AIM OF THE TASK = Find the word "none" in the listing below, then return every line it appears in.

RECORDS SUPPLIED =
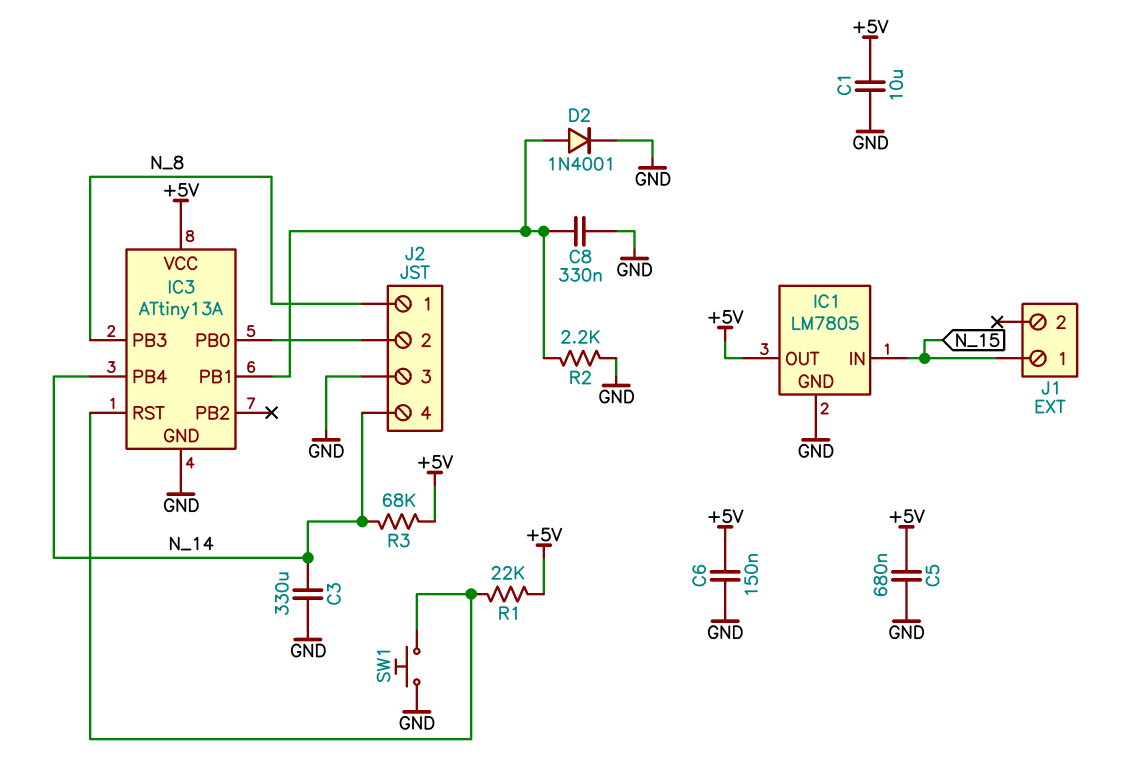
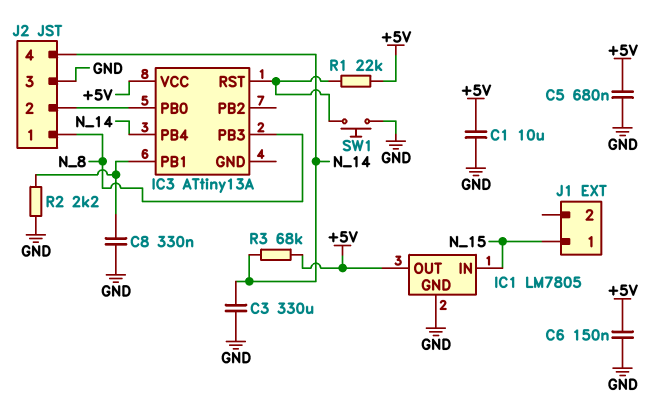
D2: diode 1N4001 (A IC3/PB1, K GND) -> none
IC3 pin GND: GND -> none

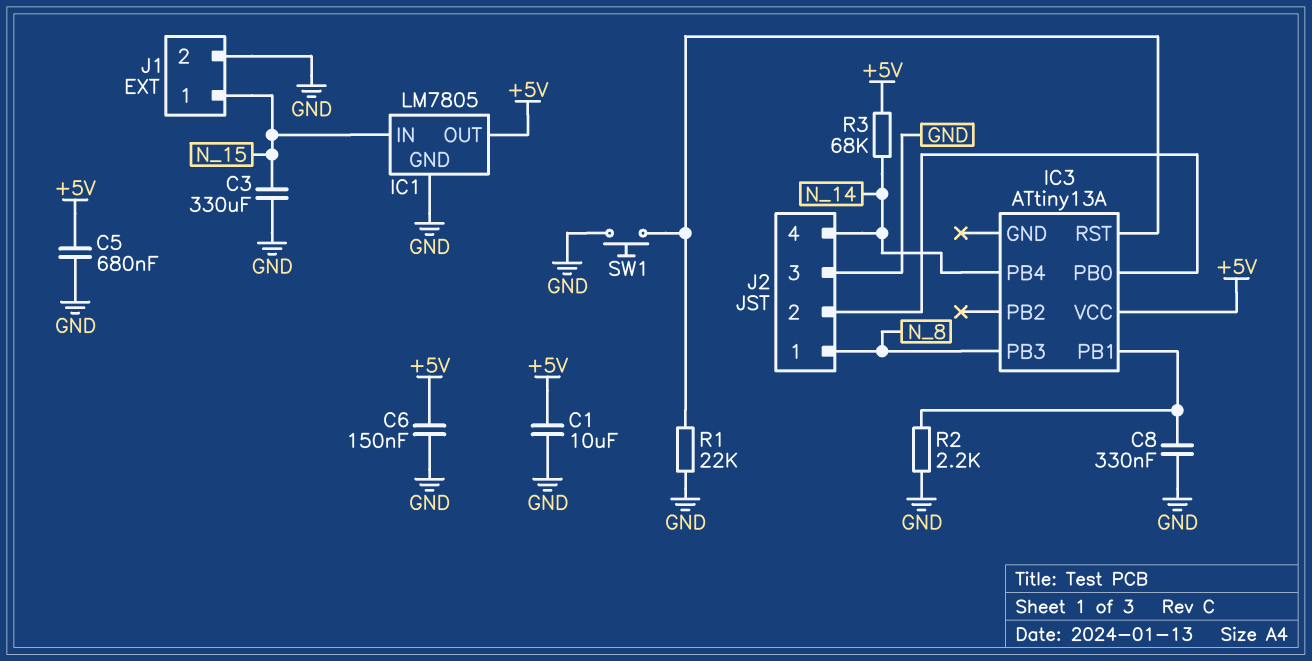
C3: 330uF (GND, N_14) -> 330uF (GND, N_15)
J1 pin 2: none -> GND
R1: 22k (+5V, IC3/RST) -> 22k (GND, IC3/RST)

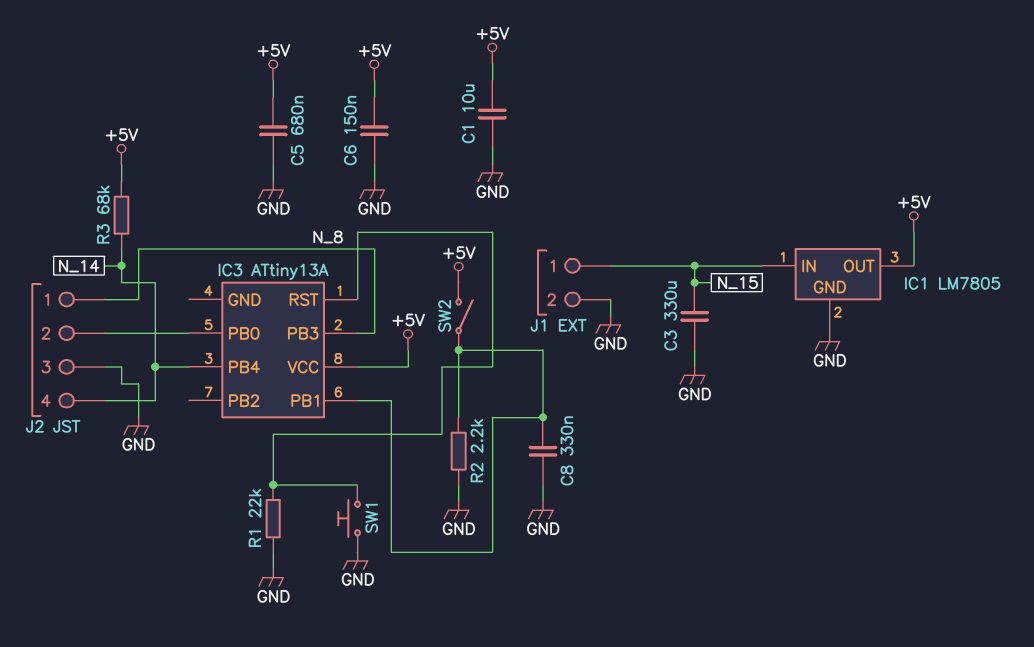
SW2: none -> switch (+5V, IC3/PB1)

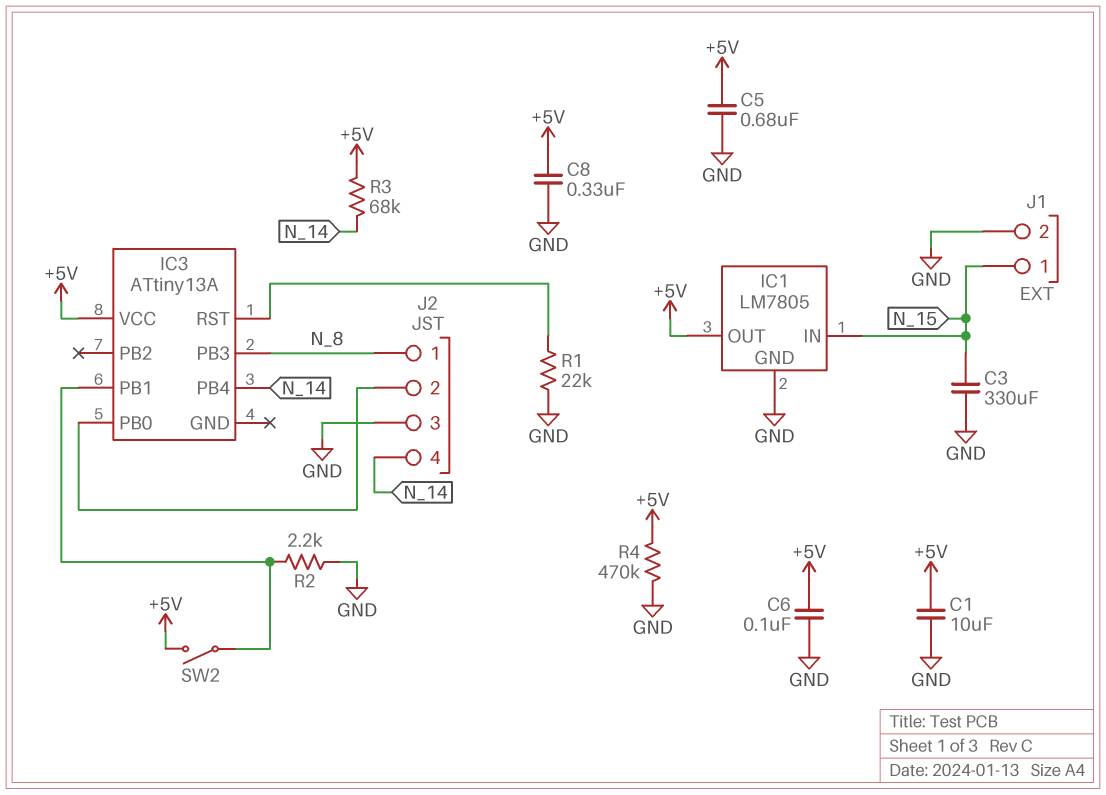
C6: 150nF (+5V, GND) -> 100nF (+5V, GND)
C8: 330nF (GND, IC3/PB1) -> 330nF (+5V, GND)
R4: none -> 470k (+5V, GND)
SW1: button (GND, IC3/RST) -> none

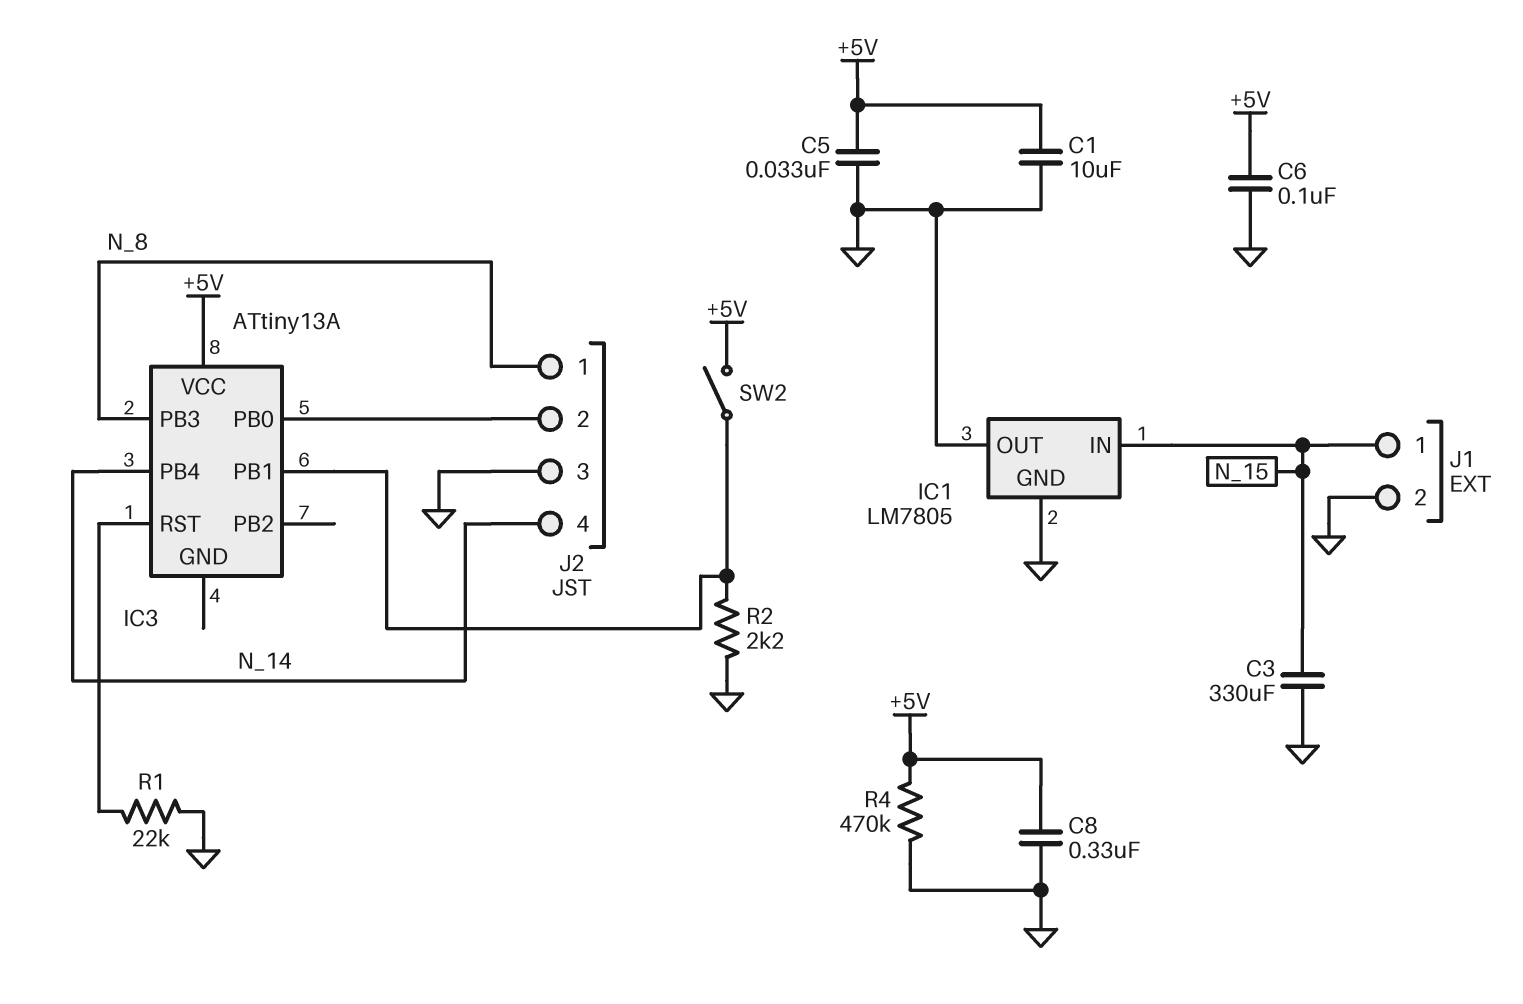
C5: 680nF (+5V, GND) -> 33nF (+5V, GND)
IC1 pin OUT: +5V -> GND
R3: 68k (+5V, N_14) -> none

SOLUTION FOR THIS TASK =
D2: diode 1N4001 (A IC3/PB1, K GND) -> none
IC3 pin GND: GND -> none
J1 pin 2: none -> GND
SW2: none -> switch (+5V, IC3/PB1)
R4: none -> 470k (+5V, GND)
SW1: button (GND, IC3/RST) -> none
R3: 68k (+5V, N_14) -> none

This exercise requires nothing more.